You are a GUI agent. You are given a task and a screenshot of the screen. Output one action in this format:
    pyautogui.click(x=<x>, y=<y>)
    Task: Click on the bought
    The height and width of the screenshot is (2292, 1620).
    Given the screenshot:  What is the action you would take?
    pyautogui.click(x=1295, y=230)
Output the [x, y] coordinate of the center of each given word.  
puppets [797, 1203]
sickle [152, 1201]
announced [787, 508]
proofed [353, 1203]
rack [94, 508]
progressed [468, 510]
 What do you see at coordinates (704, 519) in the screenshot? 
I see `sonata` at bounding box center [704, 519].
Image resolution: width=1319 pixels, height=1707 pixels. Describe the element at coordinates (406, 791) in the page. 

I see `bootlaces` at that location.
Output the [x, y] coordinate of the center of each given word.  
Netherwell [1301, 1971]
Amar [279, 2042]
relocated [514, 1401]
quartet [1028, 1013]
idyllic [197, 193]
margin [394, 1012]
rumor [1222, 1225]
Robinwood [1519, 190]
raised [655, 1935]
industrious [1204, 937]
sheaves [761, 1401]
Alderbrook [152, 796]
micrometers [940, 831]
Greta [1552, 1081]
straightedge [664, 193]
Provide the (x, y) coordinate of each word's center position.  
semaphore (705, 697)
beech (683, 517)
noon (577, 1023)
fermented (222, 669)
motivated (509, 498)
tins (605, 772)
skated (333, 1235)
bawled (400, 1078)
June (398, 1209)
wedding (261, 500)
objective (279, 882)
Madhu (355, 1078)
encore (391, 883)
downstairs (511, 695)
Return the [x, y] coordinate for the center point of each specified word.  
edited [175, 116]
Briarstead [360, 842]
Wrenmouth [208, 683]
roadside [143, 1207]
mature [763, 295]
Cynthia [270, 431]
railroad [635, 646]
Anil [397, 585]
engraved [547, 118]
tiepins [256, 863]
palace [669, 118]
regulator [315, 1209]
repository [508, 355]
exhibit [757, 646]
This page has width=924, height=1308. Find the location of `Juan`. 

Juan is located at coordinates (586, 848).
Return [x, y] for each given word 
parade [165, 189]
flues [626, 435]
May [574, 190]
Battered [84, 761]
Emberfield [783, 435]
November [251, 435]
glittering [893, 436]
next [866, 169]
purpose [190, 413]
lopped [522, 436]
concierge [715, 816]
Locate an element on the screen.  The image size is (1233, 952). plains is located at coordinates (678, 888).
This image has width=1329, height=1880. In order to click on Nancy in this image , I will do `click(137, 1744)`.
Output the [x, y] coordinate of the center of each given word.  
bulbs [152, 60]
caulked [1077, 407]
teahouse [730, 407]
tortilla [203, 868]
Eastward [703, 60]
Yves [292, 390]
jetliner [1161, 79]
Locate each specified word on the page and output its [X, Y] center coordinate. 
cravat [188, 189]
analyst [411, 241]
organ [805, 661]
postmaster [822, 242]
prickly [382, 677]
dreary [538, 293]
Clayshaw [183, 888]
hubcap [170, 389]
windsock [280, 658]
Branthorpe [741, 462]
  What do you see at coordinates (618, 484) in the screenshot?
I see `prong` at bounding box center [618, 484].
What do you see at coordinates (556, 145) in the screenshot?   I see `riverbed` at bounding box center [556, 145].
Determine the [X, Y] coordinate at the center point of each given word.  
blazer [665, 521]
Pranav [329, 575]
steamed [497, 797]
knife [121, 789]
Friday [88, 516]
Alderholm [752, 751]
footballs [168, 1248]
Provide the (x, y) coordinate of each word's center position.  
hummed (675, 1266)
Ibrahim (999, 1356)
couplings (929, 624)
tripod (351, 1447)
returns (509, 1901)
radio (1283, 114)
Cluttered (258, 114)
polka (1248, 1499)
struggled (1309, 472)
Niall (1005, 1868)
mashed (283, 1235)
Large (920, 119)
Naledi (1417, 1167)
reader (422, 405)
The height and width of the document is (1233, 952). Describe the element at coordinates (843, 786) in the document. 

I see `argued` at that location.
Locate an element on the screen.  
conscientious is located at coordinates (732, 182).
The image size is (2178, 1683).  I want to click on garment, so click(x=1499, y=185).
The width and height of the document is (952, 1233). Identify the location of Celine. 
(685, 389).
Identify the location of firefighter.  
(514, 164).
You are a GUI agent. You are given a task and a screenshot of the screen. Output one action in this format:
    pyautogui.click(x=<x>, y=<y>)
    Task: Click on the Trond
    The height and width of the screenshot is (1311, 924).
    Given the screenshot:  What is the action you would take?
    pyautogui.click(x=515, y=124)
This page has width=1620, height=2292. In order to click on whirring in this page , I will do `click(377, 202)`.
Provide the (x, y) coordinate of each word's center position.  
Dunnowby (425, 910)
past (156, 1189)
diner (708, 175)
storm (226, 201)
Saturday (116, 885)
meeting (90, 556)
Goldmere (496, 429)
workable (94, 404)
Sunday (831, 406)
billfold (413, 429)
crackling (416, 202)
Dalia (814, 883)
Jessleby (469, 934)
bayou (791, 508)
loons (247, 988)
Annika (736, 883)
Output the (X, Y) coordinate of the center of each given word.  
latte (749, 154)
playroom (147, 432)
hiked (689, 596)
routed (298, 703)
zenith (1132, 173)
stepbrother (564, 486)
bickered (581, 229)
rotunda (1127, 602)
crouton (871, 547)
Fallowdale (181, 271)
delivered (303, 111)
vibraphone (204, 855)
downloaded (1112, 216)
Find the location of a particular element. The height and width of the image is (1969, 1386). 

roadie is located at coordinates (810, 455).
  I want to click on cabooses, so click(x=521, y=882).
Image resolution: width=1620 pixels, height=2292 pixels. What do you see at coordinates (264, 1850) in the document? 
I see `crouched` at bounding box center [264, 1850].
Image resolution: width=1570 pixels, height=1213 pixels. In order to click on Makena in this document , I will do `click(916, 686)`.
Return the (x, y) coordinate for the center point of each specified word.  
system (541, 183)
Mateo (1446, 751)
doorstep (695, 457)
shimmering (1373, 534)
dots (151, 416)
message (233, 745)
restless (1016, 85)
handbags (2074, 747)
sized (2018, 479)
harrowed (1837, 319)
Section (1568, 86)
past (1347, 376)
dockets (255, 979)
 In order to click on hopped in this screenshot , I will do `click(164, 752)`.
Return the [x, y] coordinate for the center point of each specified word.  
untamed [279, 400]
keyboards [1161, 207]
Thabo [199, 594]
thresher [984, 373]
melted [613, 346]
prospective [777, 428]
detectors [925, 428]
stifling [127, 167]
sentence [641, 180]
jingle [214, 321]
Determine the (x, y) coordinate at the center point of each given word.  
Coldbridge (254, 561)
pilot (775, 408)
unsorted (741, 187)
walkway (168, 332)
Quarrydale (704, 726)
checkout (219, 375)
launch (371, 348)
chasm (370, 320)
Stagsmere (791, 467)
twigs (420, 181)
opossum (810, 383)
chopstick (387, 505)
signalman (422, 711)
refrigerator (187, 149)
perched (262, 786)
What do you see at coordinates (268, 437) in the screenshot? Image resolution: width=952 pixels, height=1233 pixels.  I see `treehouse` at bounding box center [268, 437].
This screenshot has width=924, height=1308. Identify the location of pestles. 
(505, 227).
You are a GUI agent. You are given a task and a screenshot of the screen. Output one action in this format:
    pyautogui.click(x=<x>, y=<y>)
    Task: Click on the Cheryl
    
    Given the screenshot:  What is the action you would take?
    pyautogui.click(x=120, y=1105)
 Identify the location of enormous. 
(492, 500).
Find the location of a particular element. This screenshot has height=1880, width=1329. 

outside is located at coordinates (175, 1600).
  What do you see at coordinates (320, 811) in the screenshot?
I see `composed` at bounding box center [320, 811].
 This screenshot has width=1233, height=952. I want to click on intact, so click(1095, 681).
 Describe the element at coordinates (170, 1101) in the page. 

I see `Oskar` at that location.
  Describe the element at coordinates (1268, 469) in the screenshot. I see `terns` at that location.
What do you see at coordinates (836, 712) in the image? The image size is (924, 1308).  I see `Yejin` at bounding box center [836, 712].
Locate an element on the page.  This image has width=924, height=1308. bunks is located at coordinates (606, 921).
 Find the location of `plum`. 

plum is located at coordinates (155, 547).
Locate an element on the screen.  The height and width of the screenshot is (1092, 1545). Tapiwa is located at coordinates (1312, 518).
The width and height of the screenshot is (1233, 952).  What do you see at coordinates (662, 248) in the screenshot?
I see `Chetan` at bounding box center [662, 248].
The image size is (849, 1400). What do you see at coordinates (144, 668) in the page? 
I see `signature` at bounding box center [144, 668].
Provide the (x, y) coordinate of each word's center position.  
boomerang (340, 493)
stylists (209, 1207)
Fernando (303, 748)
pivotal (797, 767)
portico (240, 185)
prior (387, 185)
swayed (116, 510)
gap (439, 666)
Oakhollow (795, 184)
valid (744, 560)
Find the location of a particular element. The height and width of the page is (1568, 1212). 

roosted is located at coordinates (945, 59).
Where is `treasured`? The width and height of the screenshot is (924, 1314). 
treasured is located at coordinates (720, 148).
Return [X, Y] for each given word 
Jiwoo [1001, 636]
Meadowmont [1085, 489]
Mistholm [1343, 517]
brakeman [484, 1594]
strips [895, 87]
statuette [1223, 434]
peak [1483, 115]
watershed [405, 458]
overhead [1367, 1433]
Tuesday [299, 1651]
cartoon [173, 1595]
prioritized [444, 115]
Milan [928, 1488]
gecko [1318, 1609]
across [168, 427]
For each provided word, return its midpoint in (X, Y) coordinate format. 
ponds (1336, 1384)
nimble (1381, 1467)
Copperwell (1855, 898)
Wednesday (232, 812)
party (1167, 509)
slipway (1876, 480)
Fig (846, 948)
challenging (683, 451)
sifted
_ _ _ _ _ _ _
Stated task - Please present the data between the lines holding "sickle [152, 1201]" and "margin [394, 1012]", inclusive, as a Markdown table with columns Row and Line, leaving out blank lines.

Task solution -
| Row | Line |
|---|---|
| 1 | sickle [152, 1201] |
| 2 | announced [787, 508] |
| 3 | proofed [353, 1203] |
| 4 | rack [94, 508] |
| 5 | progressed [468, 510] |
| 6 |  What do you see at coordinates (704, 519) in the screenshot?  |
| 7 | I see `sonata` at bounding box center [704, 519]. |
| 8 | Image resolution: width=1319 pixels, height=1707 pixels. Describe the element at coordinates (406, 791) in the page.  |
| 9 | I see `bootlaces` at that location. |
| 10 | Output the [x, y] coordinate of the center of each given word.   |
| 11 | Netherwell [1301, 1971] |
| 12 | Amar [279, 2042] |
| 13 | relocated [514, 1401] |
| 14 | quartet [1028, 1013] |
| 15 | idyllic [197, 193] |
| 16 | margin [394, 1012] |